* Task brief: Where a line in the data below includes the word "gray", count it. State the total and nothing more.

##### Given material #####

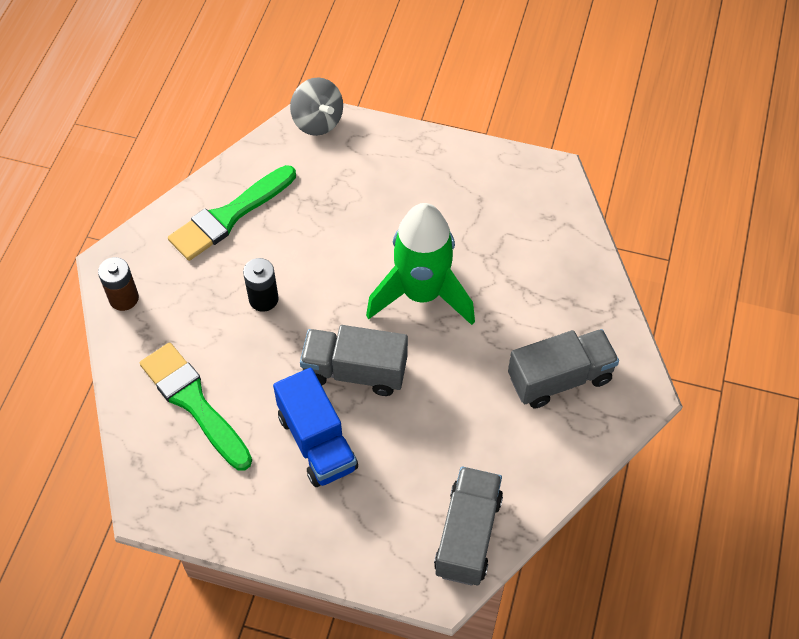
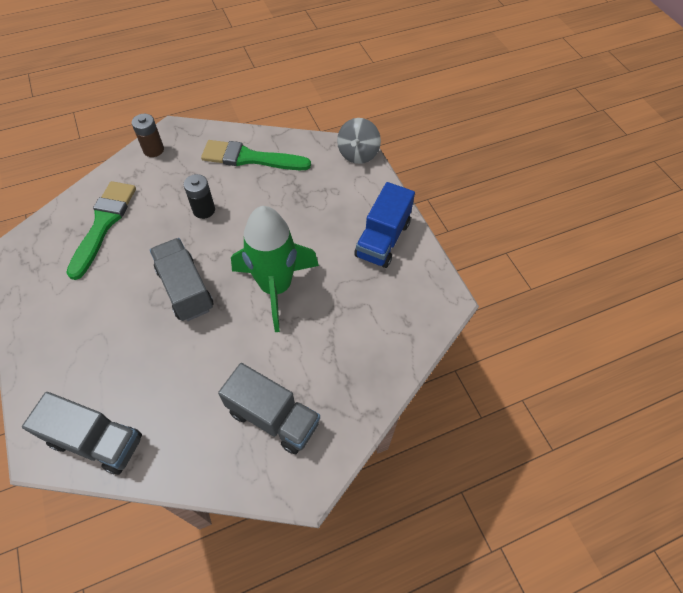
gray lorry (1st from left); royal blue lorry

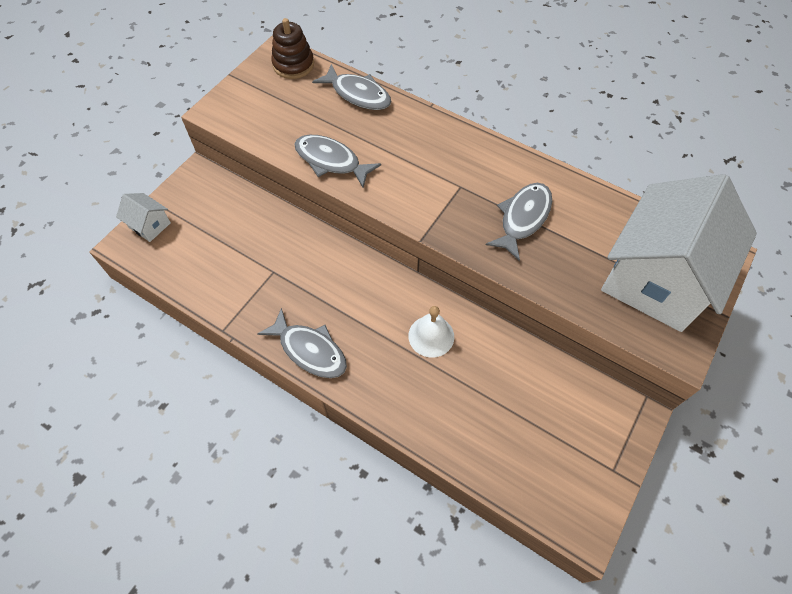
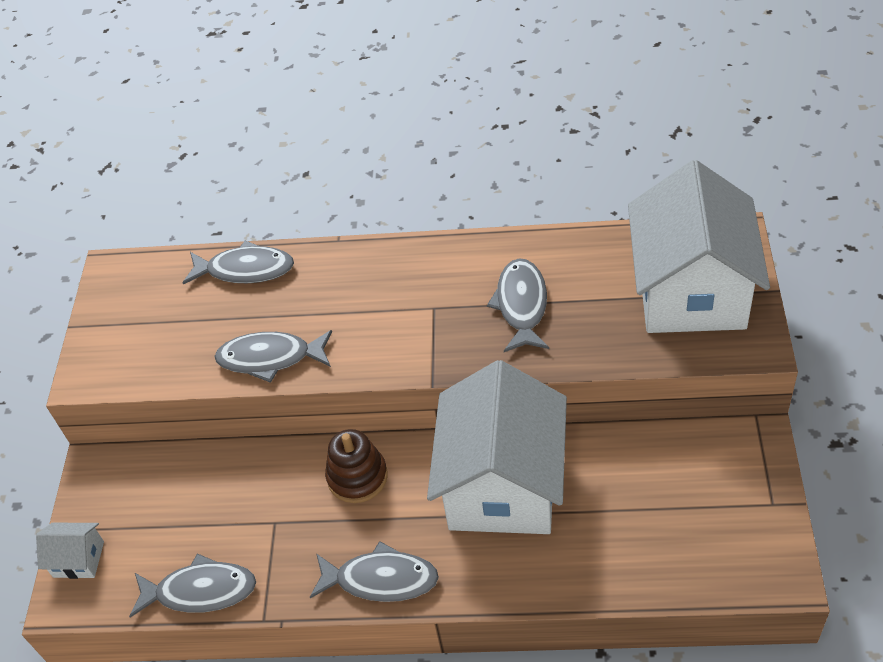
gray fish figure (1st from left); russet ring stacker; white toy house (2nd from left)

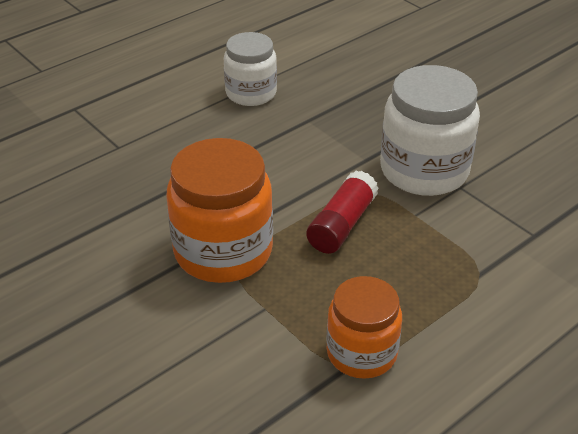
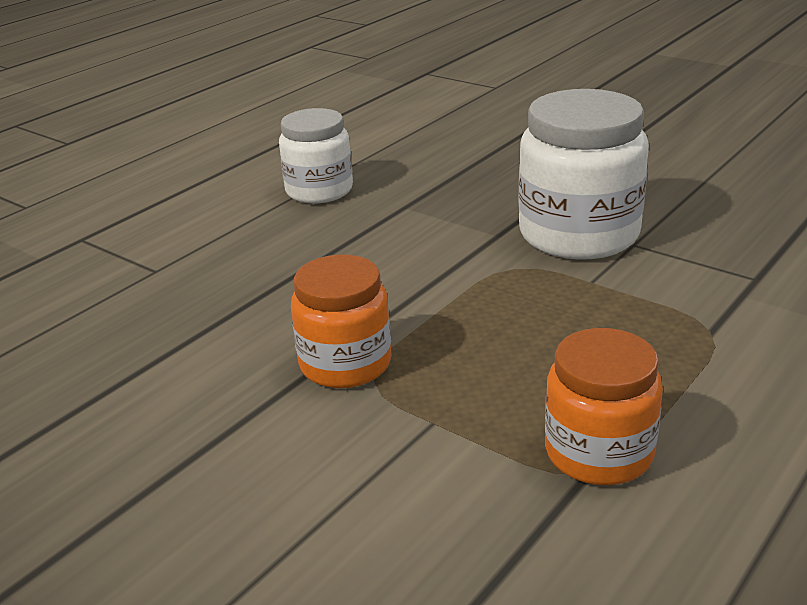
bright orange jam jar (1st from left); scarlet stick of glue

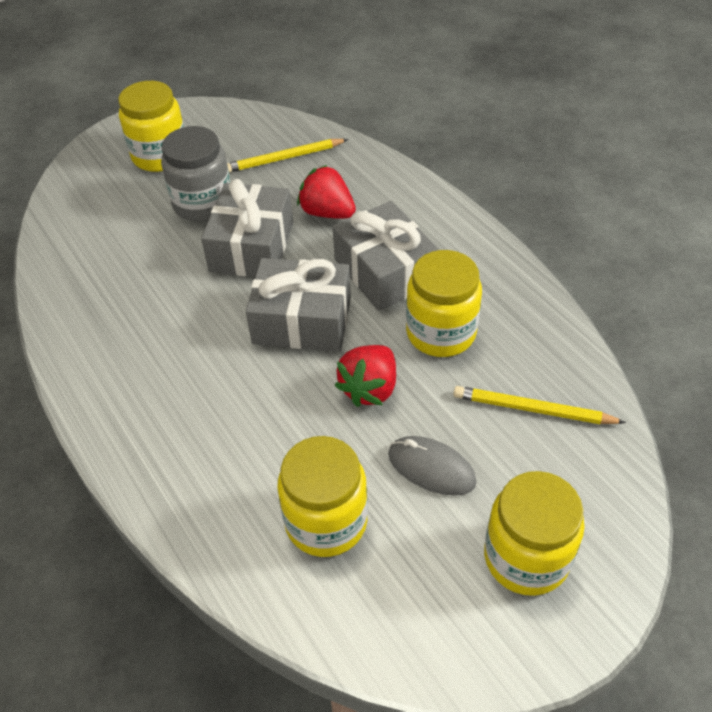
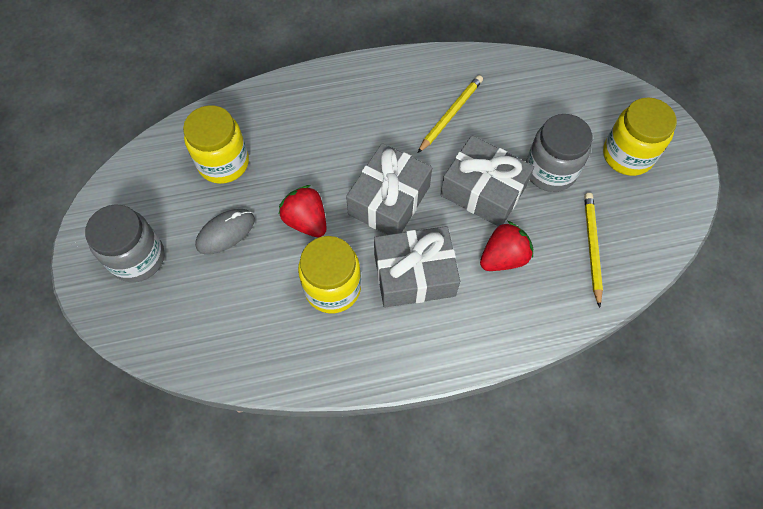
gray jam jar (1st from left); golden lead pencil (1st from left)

#####

* Response box: 3